(Source data)
[Start of Attachment]

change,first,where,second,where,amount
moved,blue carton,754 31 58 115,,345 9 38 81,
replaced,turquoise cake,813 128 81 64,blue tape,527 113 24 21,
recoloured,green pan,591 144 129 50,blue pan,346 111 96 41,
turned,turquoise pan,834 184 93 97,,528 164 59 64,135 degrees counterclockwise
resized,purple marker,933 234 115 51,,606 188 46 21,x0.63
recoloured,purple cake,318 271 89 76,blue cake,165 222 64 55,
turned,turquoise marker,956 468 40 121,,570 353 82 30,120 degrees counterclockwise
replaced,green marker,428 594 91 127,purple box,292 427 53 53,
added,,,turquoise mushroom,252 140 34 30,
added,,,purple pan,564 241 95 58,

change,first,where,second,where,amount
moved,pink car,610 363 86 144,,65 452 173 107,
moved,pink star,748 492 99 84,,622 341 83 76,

[End of Attachment]

* **ASSIGNMENT**
The required output is the exact run of lines from the one with "replaced,green marker,428 594" through the final line of the entries.

* **EXERCISE RESPONSE**
replaced,green marker,428 594 91 127,purple box,292 427 53 53,
added,,,turquoise mushroom,252 140 34 30,
added,,,purple pan,564 241 95 58,

change,first,where,second,where,amount
moved,pink car,610 363 86 144,,65 452 173 107,
moved,pink star,748 492 99 84,,622 341 83 76,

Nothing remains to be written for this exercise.